ASSIGNED TASK: Could you show each line of the records that contains the word "pink"?
============================================================
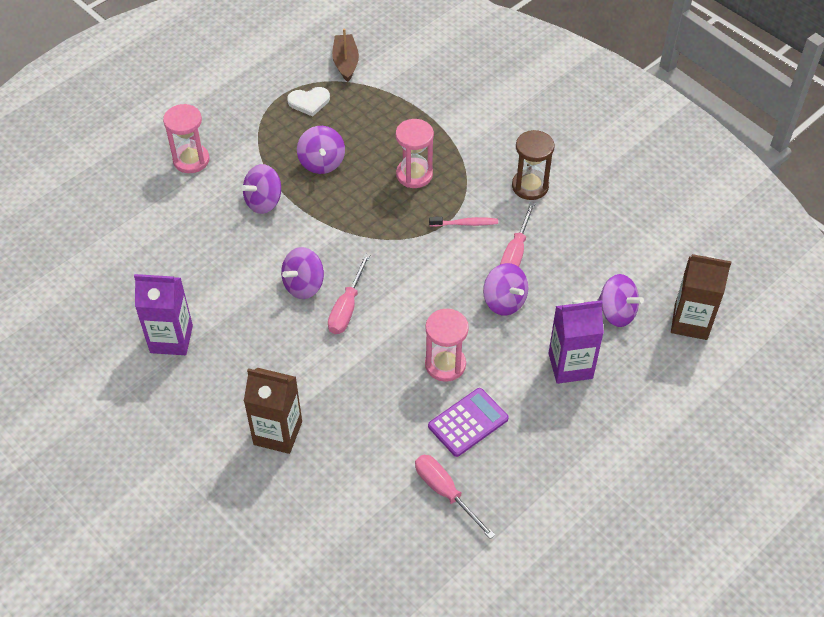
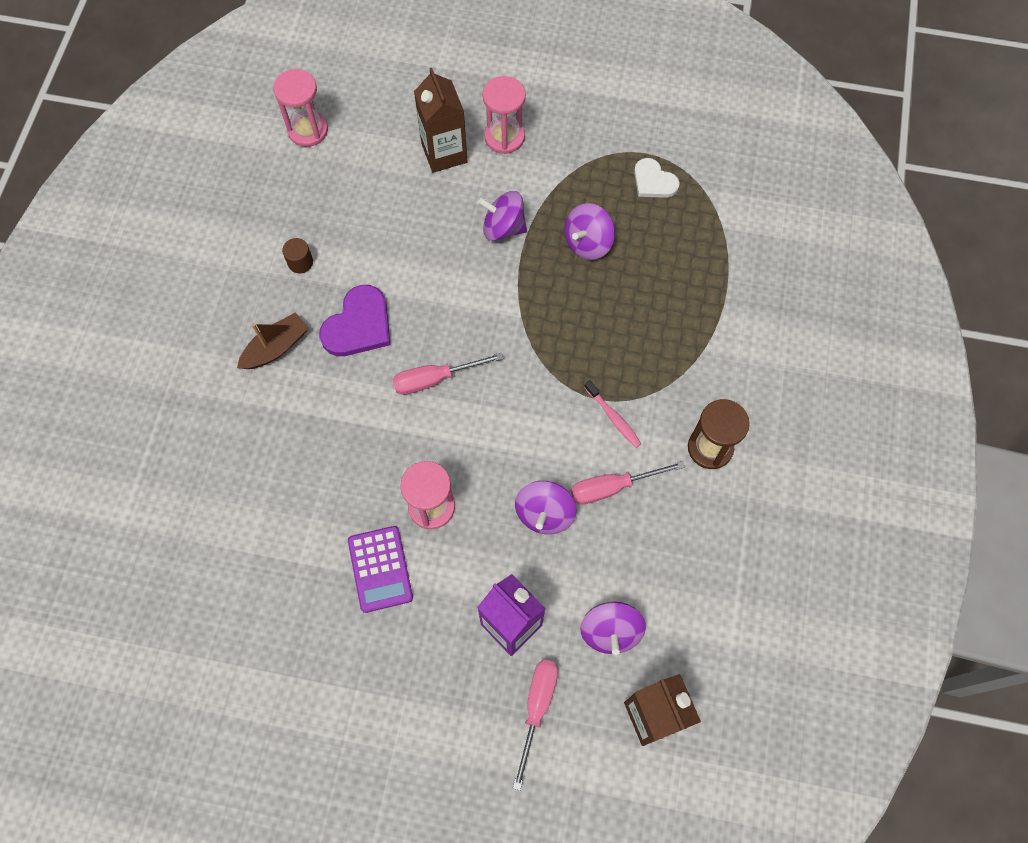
camera: 55 degrees right, 15 degrees up
(171, 339) = (300, 262): purple carton -> brown cylinder
(260, 330) = (358, 325): none -> purple heart
(278, 433) = (262, 413): brown carton -> brown carton (444, 153)
(304, 285) = (433, 326): purple spinning top -> none
(345, 62) = (731, 177): brown boat -> brown boat (276, 348)
(414, 174) = (638, 332): pink hourglass -> pink hourglass (308, 130)
(445, 492) = (291, 597): pink screwdriver -> pink screwdriver (537, 708)
(468, 422) = (380, 569): purple calculator -> purple calculator turned 60 degrees clockwise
============================================================
PROBLEM SOLUTION:
(414, 174) = (638, 332): pink hourglass -> pink hourglass (308, 130)
(445, 492) = (291, 597): pink screwdriver -> pink screwdriver (537, 708)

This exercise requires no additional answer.